Tally the lines of the entries in which the string "bulb" occurs, and say only how many.
------ Supplied information
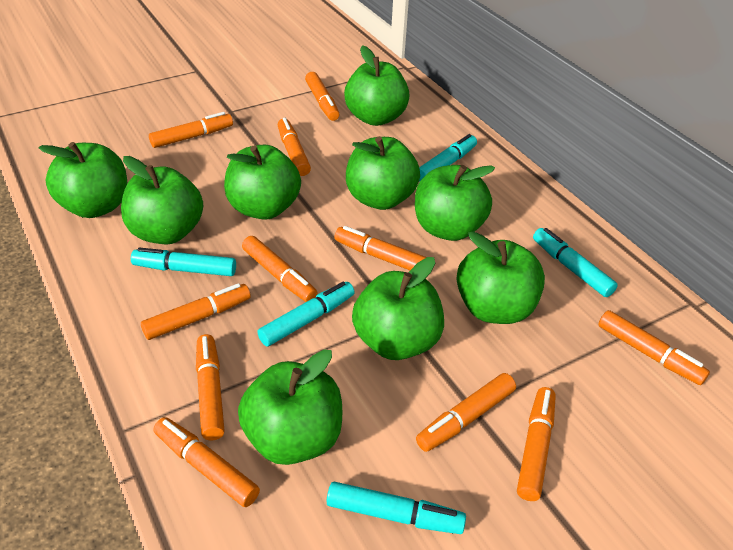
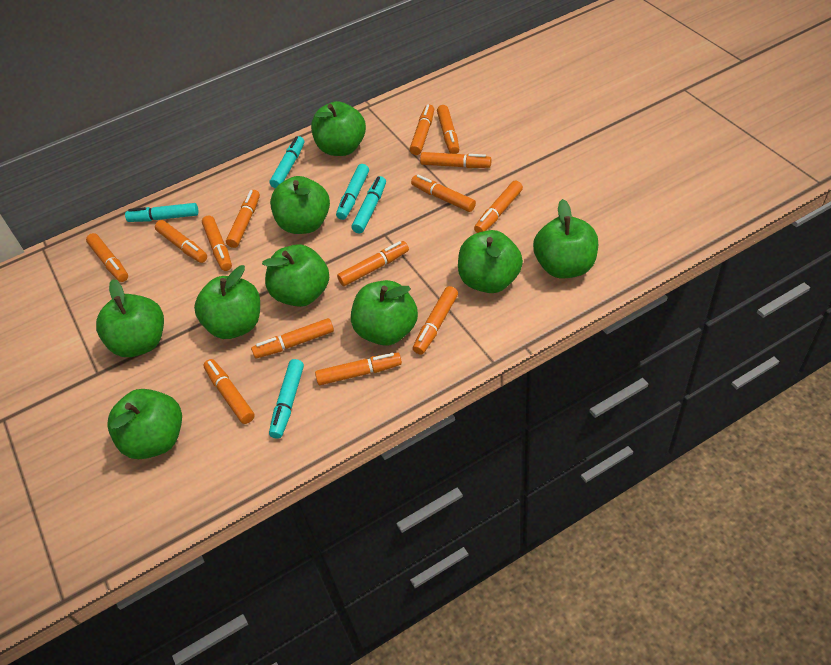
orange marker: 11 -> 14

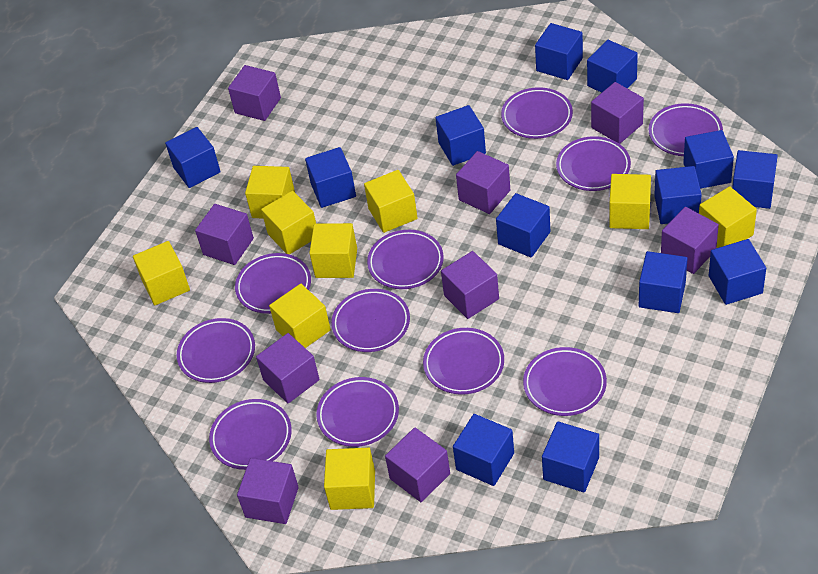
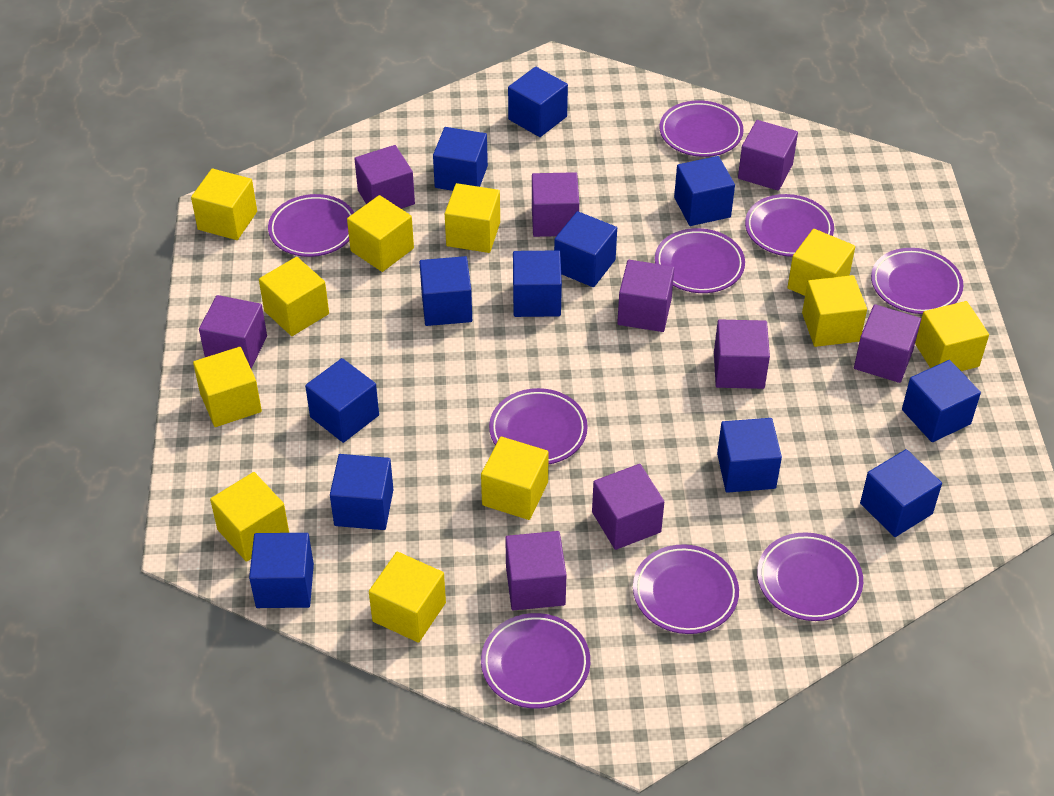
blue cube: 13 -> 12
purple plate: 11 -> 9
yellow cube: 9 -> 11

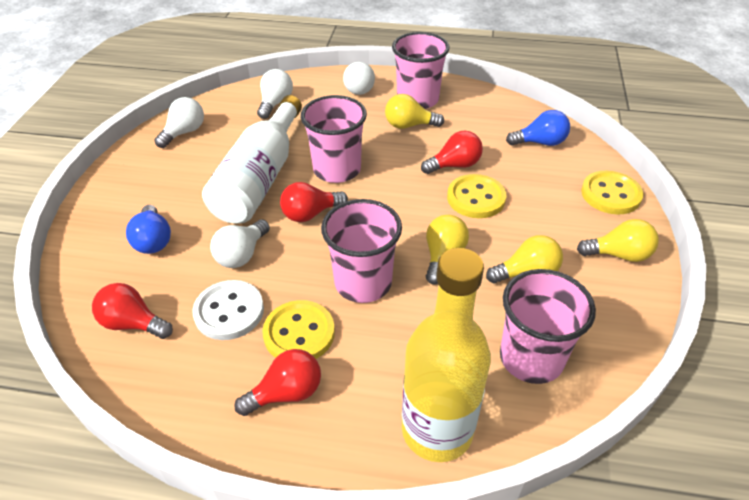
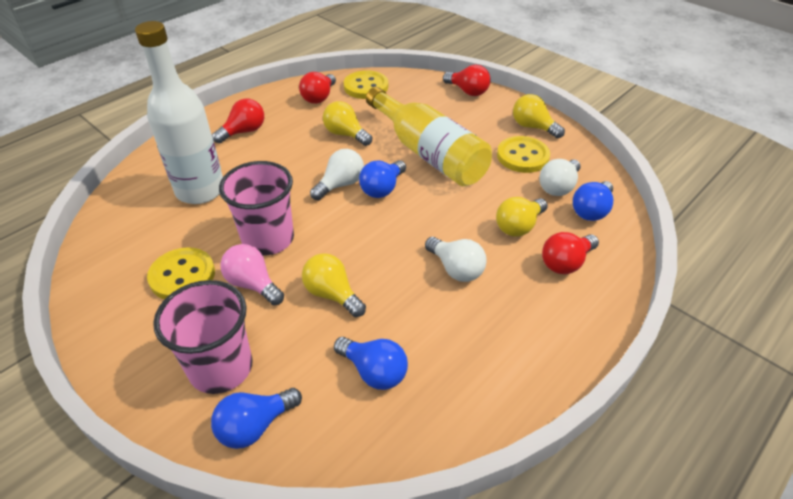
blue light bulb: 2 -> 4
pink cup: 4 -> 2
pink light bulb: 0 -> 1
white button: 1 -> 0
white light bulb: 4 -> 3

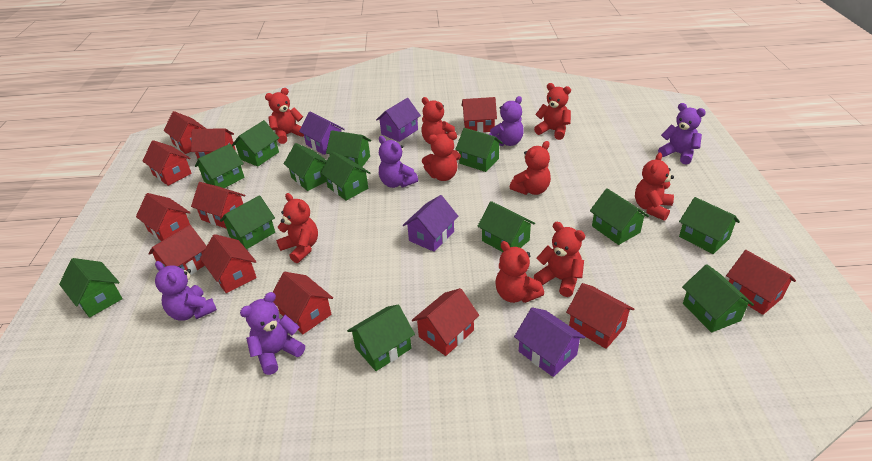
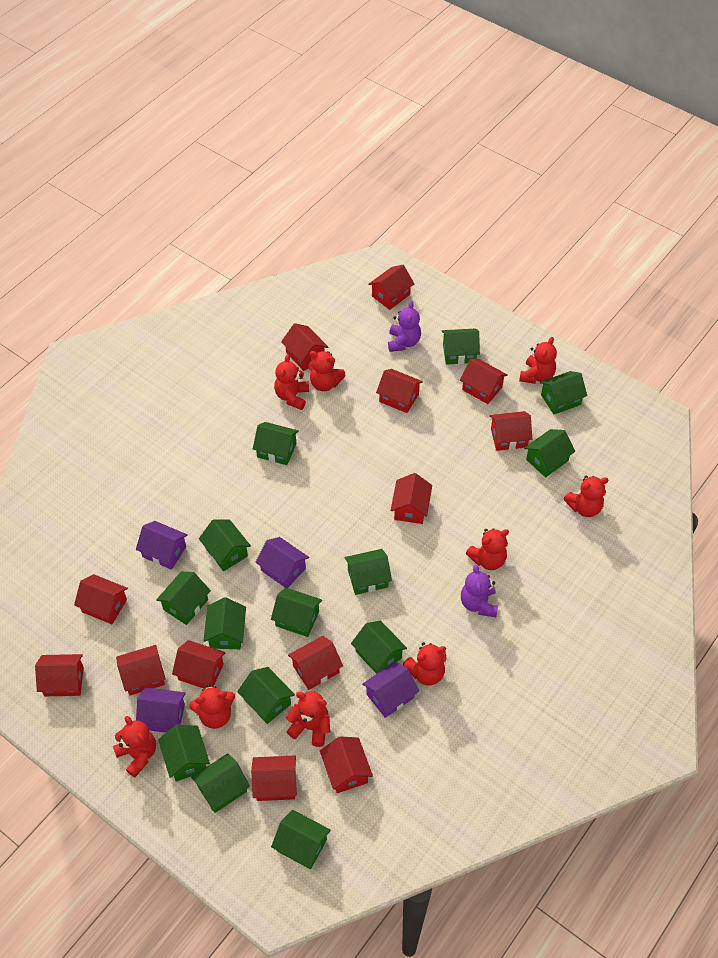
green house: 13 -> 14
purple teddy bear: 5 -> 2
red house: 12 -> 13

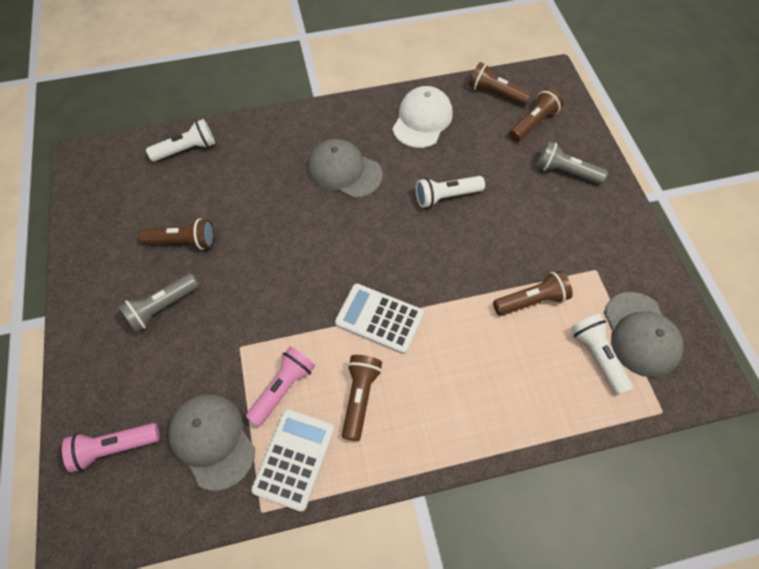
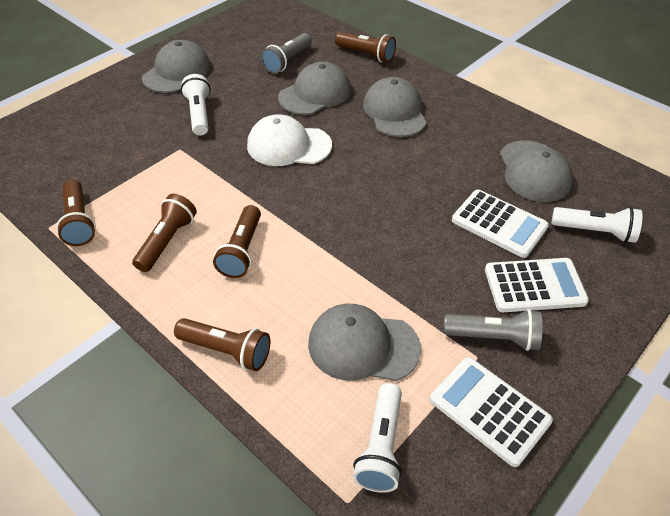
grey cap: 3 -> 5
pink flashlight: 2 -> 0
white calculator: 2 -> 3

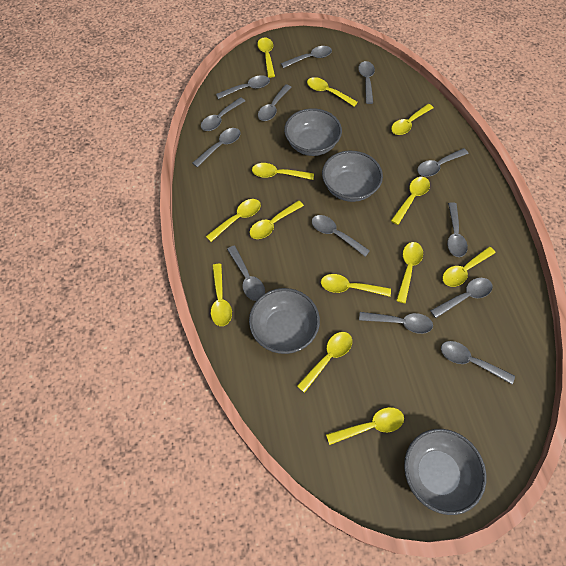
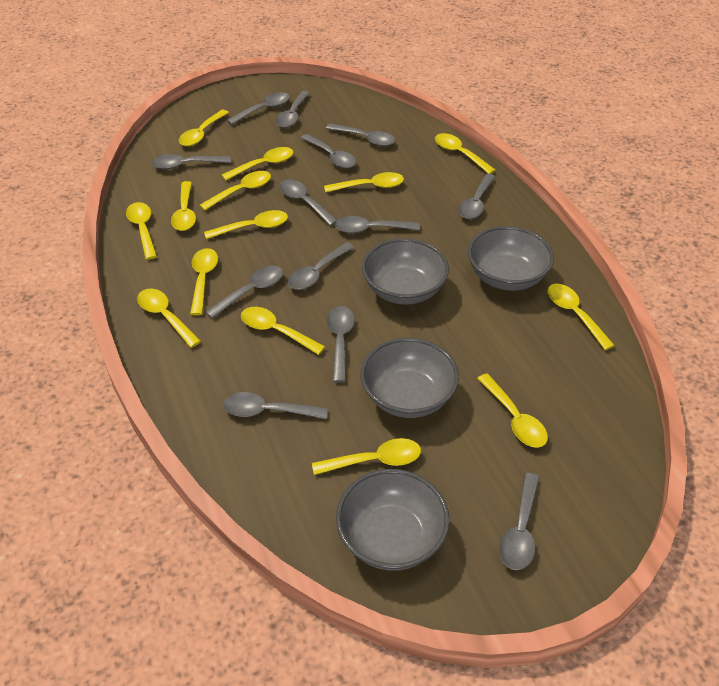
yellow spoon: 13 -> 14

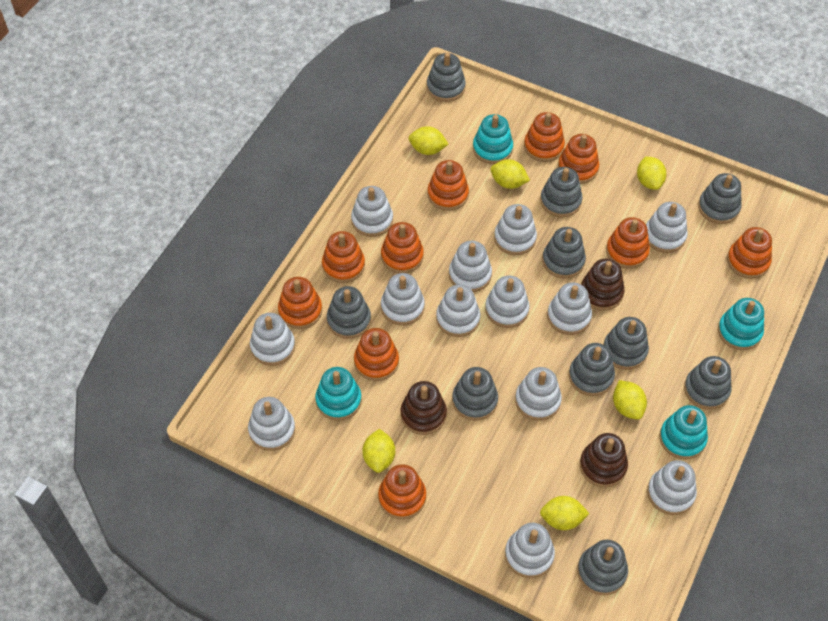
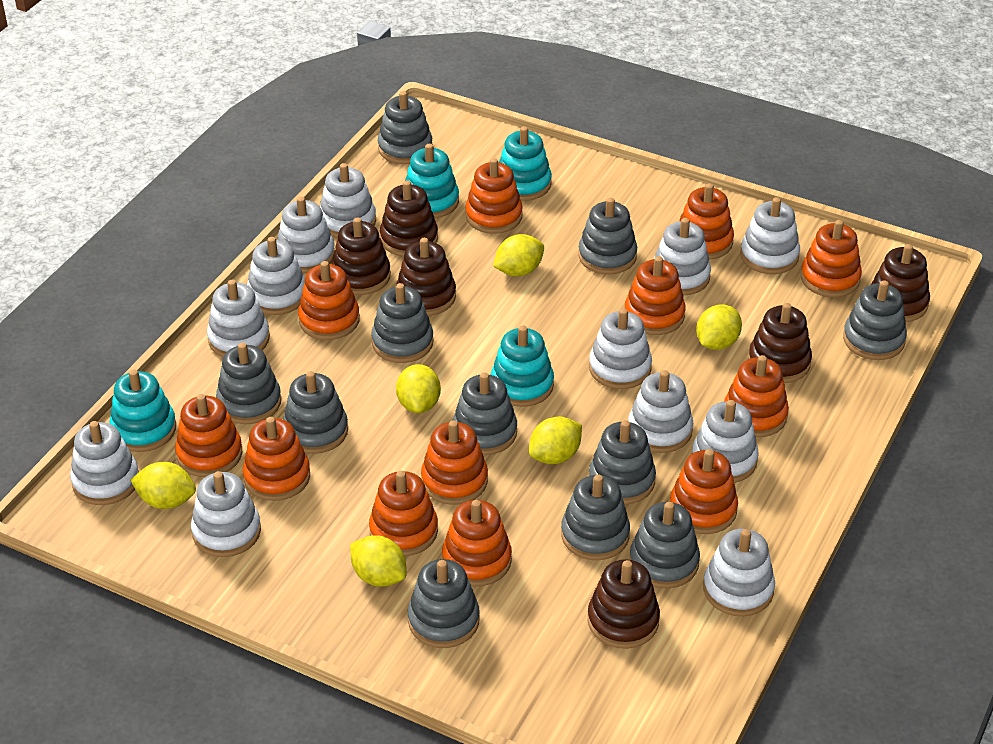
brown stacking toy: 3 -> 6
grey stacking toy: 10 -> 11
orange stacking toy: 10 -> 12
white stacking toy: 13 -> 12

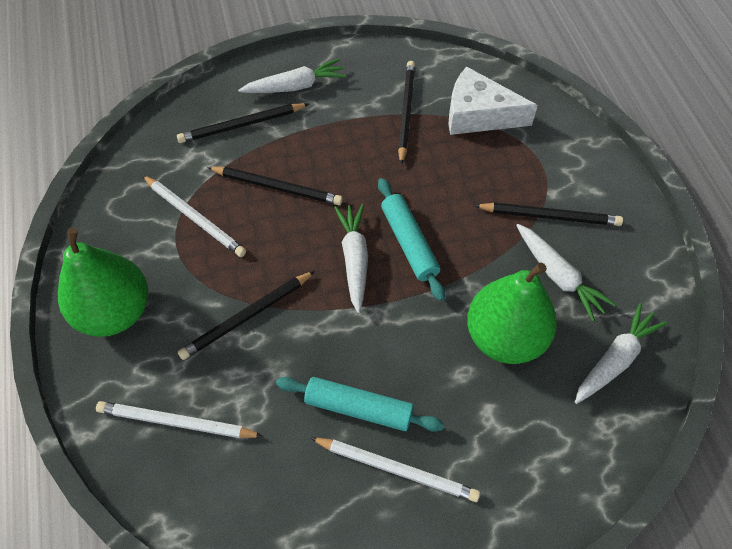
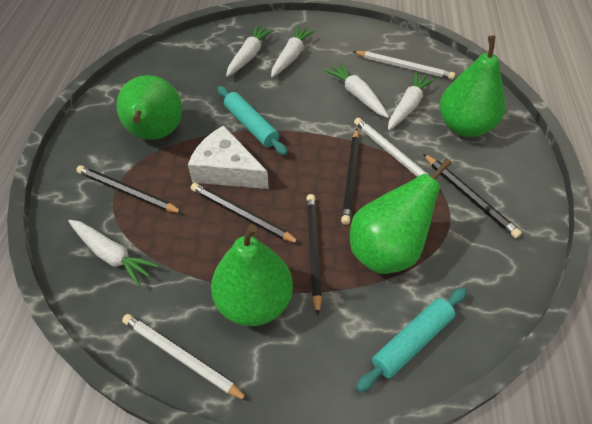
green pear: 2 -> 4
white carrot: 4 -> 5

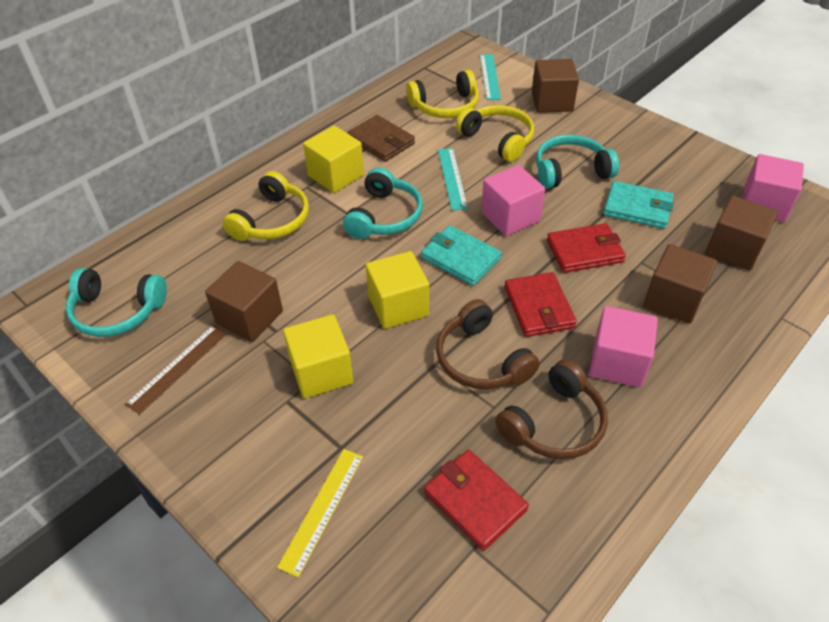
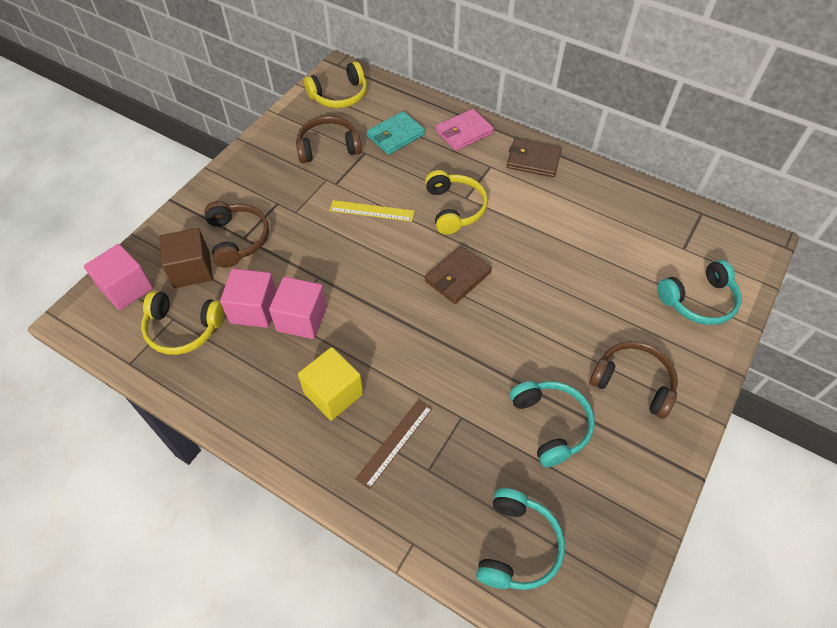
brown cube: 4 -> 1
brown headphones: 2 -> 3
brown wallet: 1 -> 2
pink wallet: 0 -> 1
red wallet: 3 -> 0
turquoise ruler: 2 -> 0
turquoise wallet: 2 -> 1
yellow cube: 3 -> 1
------------
Result for this exercise =
3